# Exercise
For the entries below, the expected answer is the line with "C9: 1.5nF (NET14, NET31) -> none", the line with "Q1: PNP BD140", and every line between them, exactly as written, and nothing more.

**********

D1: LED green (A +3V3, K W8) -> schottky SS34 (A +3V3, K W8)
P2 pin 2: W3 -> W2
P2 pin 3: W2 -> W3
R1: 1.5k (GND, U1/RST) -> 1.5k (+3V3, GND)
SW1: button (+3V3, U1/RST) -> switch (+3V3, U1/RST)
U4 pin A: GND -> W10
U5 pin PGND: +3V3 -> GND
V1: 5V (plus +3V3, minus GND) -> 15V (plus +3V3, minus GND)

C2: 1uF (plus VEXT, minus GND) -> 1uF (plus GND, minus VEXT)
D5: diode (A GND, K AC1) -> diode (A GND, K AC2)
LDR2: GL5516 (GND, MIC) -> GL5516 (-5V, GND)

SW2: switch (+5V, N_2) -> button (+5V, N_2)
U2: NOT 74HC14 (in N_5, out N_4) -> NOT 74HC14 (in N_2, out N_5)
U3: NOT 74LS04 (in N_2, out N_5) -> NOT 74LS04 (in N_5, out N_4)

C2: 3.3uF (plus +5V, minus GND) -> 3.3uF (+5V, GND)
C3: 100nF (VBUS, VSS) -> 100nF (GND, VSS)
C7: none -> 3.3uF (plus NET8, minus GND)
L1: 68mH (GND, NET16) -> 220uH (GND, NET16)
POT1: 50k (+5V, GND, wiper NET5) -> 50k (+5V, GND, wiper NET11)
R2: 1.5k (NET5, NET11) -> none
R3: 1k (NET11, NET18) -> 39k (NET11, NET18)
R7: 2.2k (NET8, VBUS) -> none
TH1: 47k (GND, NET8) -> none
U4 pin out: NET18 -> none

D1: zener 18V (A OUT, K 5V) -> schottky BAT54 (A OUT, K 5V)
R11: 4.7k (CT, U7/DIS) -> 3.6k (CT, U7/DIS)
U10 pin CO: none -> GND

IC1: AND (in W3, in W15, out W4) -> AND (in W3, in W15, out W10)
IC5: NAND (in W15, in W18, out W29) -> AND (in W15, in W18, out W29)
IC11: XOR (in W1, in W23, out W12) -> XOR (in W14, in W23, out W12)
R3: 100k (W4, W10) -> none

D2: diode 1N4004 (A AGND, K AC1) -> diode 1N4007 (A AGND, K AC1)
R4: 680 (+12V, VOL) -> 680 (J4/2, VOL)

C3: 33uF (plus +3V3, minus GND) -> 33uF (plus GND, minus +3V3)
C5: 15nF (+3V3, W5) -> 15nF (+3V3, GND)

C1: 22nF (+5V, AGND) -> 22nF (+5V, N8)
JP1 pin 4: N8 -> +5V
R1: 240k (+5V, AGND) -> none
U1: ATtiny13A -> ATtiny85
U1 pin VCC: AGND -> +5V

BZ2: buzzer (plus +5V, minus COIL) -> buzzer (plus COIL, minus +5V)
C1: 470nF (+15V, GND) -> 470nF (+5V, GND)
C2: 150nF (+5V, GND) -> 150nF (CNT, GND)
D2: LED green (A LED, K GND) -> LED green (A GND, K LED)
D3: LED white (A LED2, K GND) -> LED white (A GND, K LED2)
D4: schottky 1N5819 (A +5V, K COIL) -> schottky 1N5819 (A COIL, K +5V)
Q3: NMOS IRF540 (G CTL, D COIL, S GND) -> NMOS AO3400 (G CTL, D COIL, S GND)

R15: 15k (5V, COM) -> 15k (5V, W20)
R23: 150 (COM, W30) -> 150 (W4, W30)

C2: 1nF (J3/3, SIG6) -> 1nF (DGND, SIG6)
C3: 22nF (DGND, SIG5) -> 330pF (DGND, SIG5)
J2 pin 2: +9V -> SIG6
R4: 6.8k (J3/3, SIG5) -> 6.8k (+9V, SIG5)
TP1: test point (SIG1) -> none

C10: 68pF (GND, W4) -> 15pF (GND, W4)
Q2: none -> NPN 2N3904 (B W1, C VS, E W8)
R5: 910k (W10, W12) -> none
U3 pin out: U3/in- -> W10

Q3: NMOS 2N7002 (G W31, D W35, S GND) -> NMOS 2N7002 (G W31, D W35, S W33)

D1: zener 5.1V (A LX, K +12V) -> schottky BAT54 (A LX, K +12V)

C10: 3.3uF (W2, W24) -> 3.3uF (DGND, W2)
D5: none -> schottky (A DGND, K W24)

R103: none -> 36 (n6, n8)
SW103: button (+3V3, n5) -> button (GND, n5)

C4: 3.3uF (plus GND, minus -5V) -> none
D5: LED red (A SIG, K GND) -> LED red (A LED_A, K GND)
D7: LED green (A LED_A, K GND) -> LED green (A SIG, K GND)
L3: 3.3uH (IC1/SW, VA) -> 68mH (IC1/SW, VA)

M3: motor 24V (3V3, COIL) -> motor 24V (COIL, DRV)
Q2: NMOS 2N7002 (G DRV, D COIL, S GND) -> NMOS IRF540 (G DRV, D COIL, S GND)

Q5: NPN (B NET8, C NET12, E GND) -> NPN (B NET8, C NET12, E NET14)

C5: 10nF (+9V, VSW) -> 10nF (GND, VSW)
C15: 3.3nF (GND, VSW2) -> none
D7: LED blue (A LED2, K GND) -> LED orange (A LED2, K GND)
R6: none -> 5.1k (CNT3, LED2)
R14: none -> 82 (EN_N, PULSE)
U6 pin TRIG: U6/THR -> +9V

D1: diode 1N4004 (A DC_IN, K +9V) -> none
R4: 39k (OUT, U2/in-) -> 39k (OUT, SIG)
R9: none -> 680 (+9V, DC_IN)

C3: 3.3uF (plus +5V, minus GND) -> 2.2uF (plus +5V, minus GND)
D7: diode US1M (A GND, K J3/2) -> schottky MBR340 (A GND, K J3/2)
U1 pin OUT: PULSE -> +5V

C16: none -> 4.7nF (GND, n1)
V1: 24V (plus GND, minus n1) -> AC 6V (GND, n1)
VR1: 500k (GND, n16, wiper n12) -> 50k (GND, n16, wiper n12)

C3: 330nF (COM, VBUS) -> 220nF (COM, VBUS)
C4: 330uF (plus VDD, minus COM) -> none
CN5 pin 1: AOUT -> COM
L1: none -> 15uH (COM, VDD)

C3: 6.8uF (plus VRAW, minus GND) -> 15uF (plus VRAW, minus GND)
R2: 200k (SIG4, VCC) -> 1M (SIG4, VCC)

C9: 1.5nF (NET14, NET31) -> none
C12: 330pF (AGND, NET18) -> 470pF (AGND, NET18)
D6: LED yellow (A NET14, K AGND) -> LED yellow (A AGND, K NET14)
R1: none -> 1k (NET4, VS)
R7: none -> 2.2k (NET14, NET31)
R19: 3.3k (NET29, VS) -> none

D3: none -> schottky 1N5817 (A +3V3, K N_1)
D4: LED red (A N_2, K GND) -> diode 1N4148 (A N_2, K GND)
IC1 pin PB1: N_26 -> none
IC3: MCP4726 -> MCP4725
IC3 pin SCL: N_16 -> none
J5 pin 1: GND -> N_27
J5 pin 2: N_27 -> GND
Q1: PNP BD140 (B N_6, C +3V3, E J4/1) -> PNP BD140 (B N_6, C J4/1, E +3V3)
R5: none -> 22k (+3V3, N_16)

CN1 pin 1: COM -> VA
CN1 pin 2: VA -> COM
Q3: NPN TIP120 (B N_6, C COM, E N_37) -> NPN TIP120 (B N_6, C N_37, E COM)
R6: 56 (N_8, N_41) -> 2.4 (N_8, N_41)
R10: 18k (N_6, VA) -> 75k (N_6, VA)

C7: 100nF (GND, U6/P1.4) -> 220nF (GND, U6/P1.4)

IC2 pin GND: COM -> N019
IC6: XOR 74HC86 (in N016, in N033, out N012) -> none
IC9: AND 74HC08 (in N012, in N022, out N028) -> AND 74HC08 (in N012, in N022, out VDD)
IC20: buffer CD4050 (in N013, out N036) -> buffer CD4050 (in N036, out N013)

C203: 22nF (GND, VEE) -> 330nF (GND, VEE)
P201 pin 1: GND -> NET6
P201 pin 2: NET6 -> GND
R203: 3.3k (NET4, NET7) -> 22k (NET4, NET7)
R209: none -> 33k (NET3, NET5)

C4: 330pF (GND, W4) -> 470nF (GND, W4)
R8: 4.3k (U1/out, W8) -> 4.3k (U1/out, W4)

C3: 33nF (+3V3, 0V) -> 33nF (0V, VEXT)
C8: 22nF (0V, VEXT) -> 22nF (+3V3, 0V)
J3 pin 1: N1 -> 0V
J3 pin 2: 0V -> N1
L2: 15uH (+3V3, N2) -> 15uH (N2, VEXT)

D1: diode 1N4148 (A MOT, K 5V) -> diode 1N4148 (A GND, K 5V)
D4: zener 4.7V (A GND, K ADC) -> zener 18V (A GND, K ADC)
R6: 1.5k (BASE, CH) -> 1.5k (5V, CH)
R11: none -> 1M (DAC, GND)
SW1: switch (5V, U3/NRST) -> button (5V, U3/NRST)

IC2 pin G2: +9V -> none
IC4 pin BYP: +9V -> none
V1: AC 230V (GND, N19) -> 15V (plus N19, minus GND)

**********

# Solution to the exercise
C9: 1.5nF (NET14, NET31) -> none
C12: 330pF (AGND, NET18) -> 470pF (AGND, NET18)
D6: LED yellow (A NET14, K AGND) -> LED yellow (A AGND, K NET14)
R1: none -> 1k (NET4, VS)
R7: none -> 2.2k (NET14, NET31)
R19: 3.3k (NET29, VS) -> none

D3: none -> schottky 1N5817 (A +3V3, K N_1)
D4: LED red (A N_2, K GND) -> diode 1N4148 (A N_2, K GND)
IC1 pin PB1: N_26 -> none
IC3: MCP4726 -> MCP4725
IC3 pin SCL: N_16 -> none
J5 pin 1: GND -> N_27
J5 pin 2: N_27 -> GND
Q1: PNP BD140 (B N_6, C +3V3, E J4/1) -> PNP BD140 (B N_6, C J4/1, E +3V3)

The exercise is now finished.